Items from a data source
------------------------
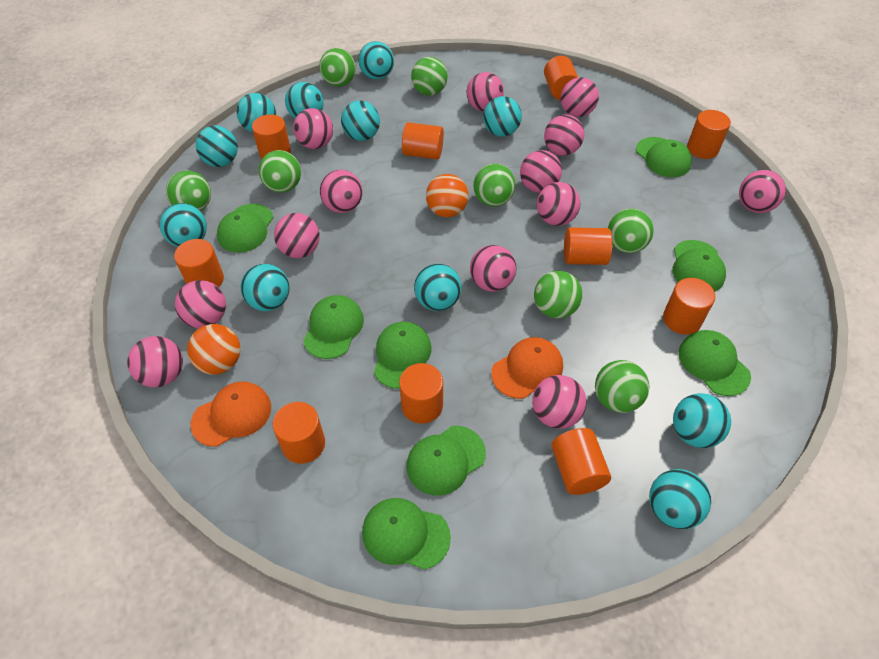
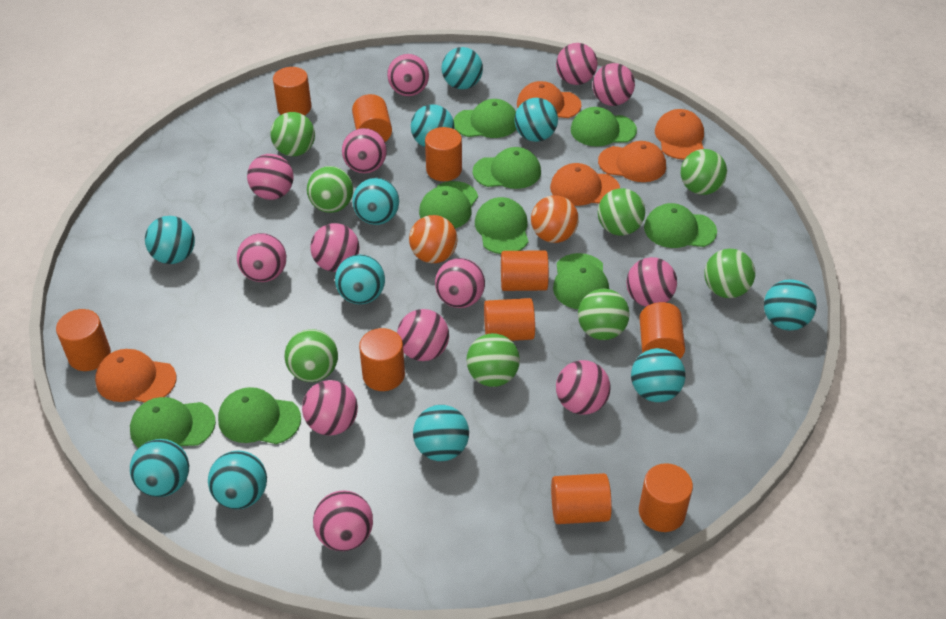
green cap: 8 -> 9
orange cap: 2 -> 5

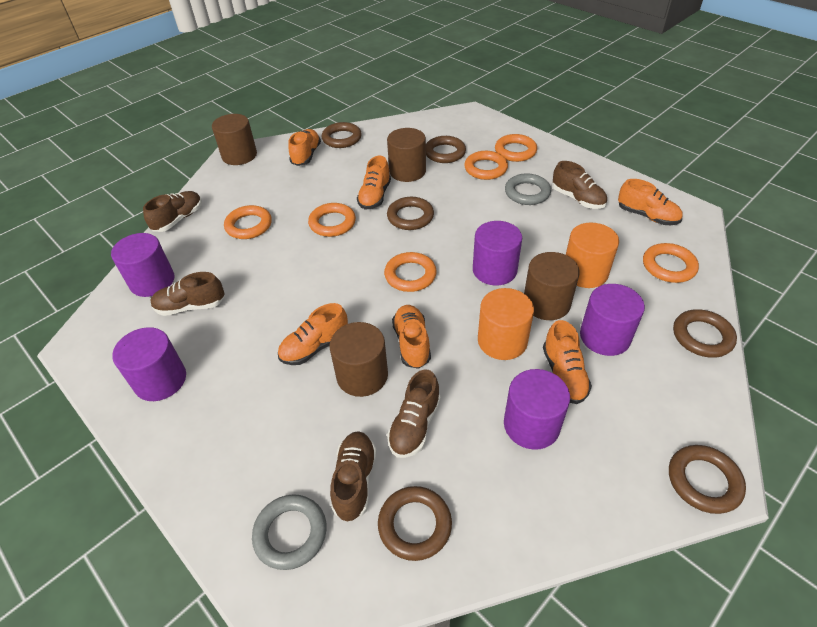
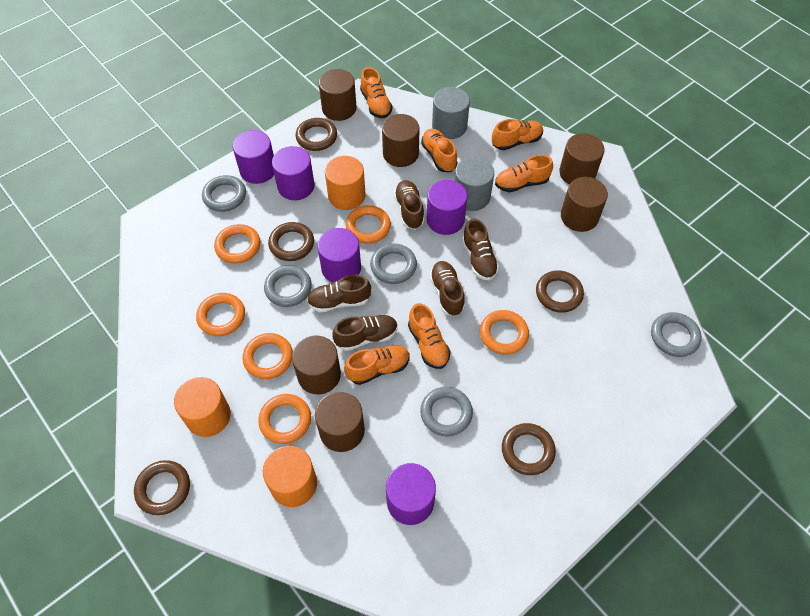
brown cylinder: 4 -> 6
brown ring: 6 -> 5
grey cylinder: 0 -> 2
grey ring: 2 -> 5
orange cylinder: 2 -> 3

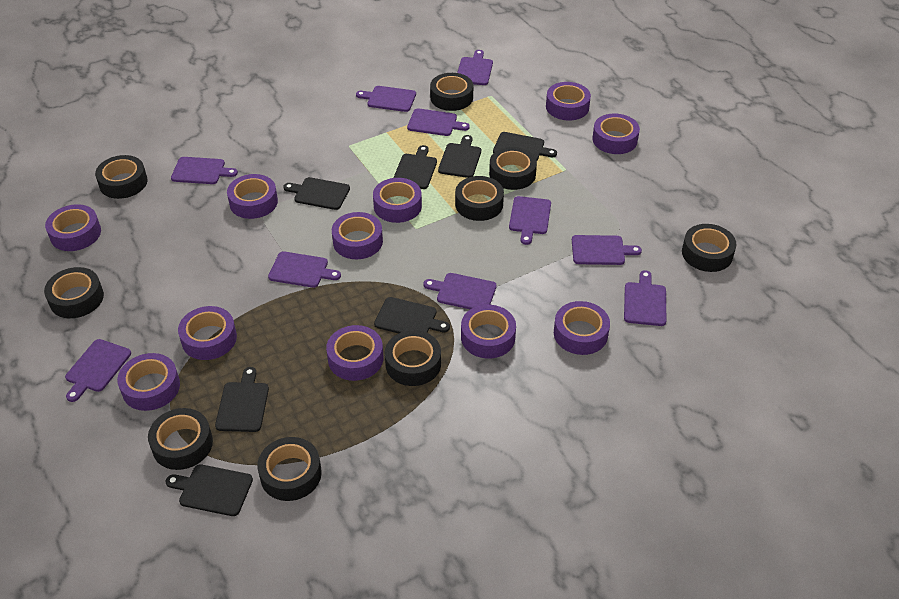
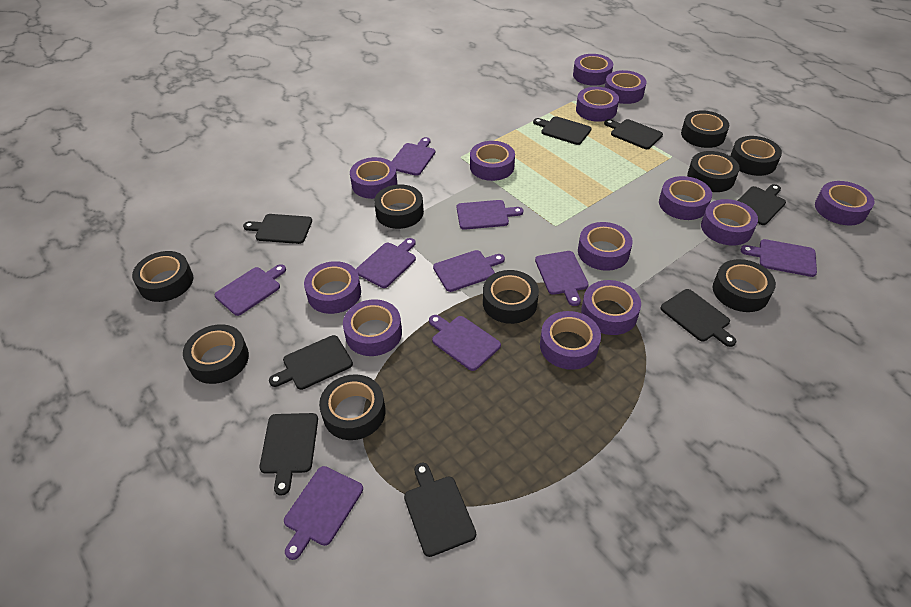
black cutting board: 7 -> 8
purple cutting board: 10 -> 9
purple tape: 11 -> 13

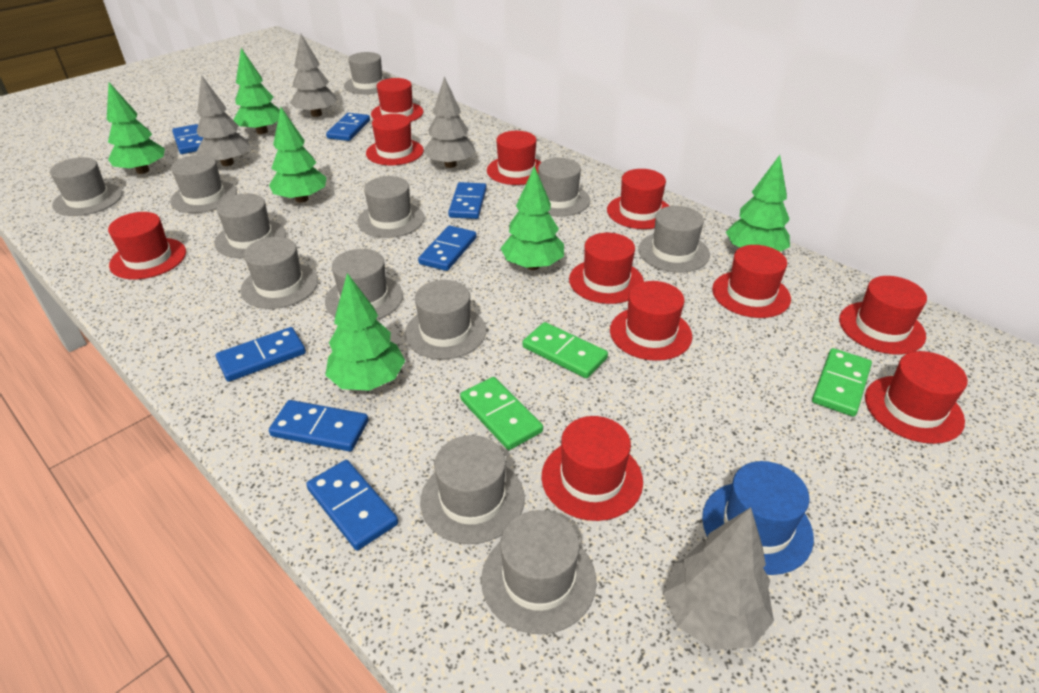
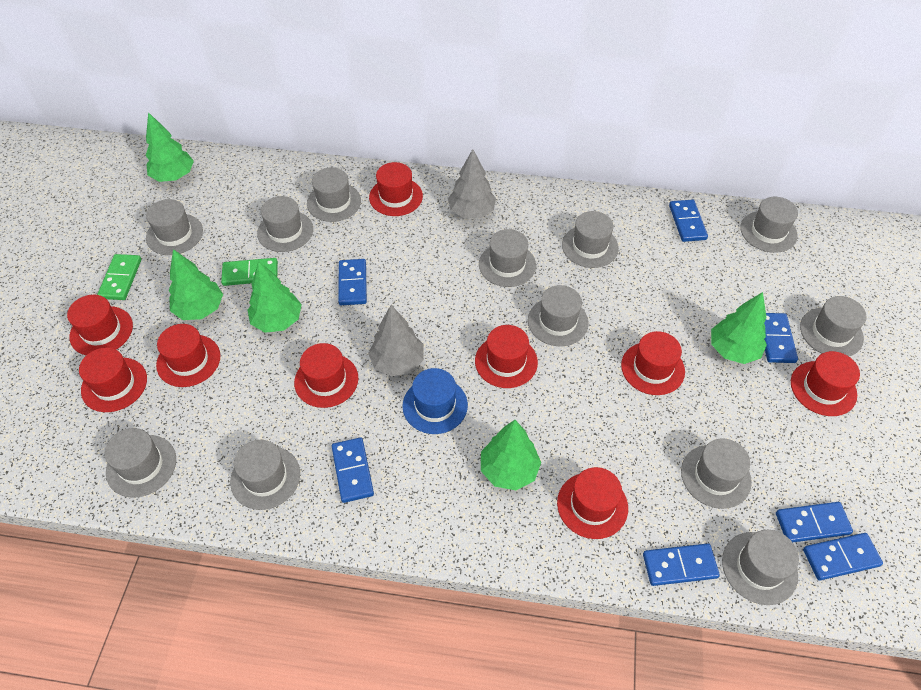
green domino: 3 -> 2
green tree: 6 -> 5
grey tree: 4 -> 2
red hat: 11 -> 9

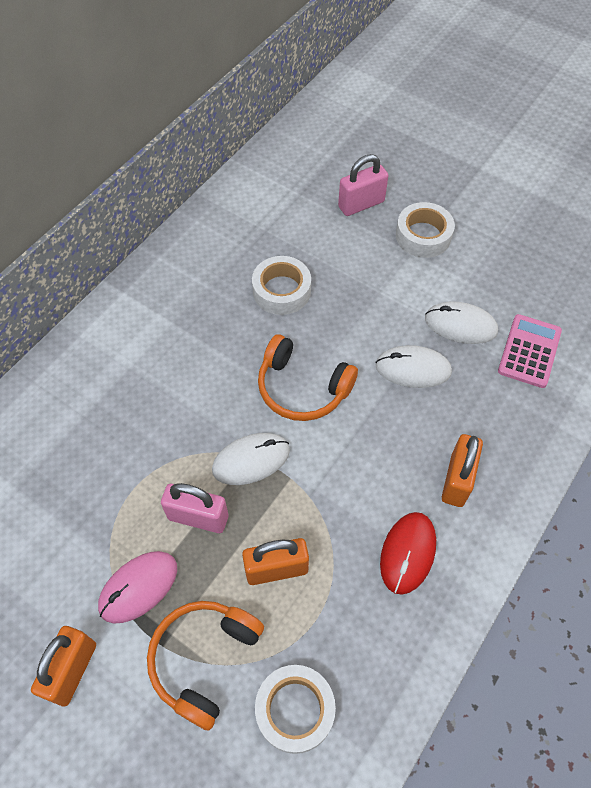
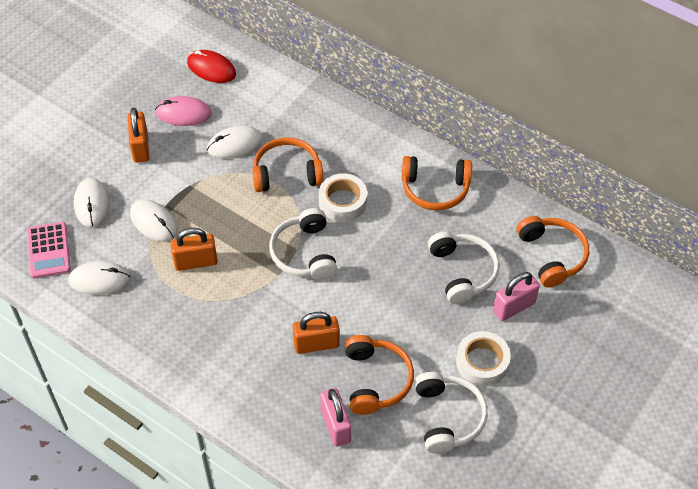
orange headphones: 2 -> 4
white headphones: 0 -> 3
white mouse: 3 -> 4
white tape: 3 -> 2

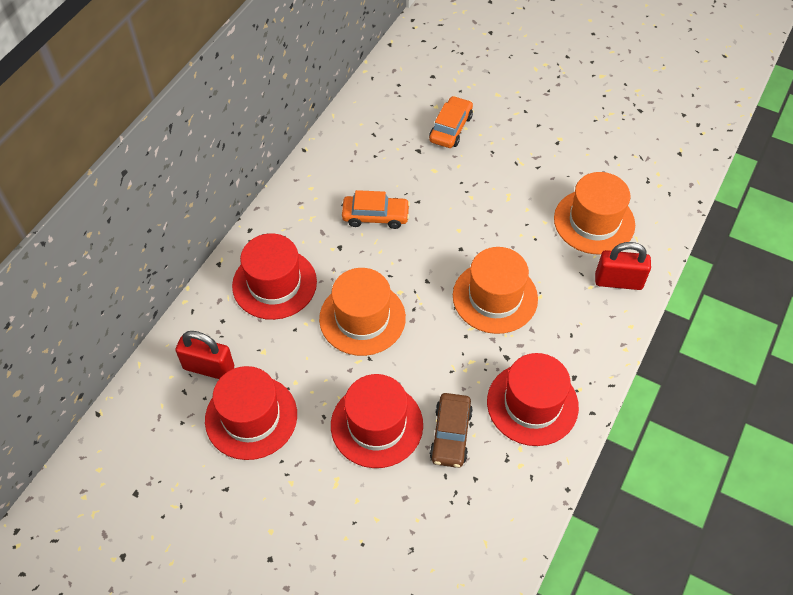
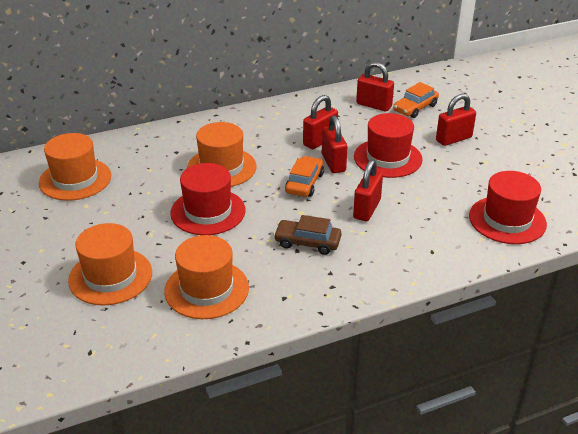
orange hat: 3 -> 4
red hat: 4 -> 3
red padlock: 2 -> 5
------------------------
- TASK TO CARRY OUT
Every line above should be copied exactly, apart from any pictures.

- ANSWER SPACE
green cap: 8 -> 9
orange cap: 2 -> 5

brown cylinder: 4 -> 6
brown ring: 6 -> 5
grey cylinder: 0 -> 2
grey ring: 2 -> 5
orange cylinder: 2 -> 3

black cutting board: 7 -> 8
purple cutting board: 10 -> 9
purple tape: 11 -> 13

green domino: 3 -> 2
green tree: 6 -> 5
grey tree: 4 -> 2
red hat: 11 -> 9

orange headphones: 2 -> 4
white headphones: 0 -> 3
white mouse: 3 -> 4
white tape: 3 -> 2

orange hat: 3 -> 4
red hat: 4 -> 3
red padlock: 2 -> 5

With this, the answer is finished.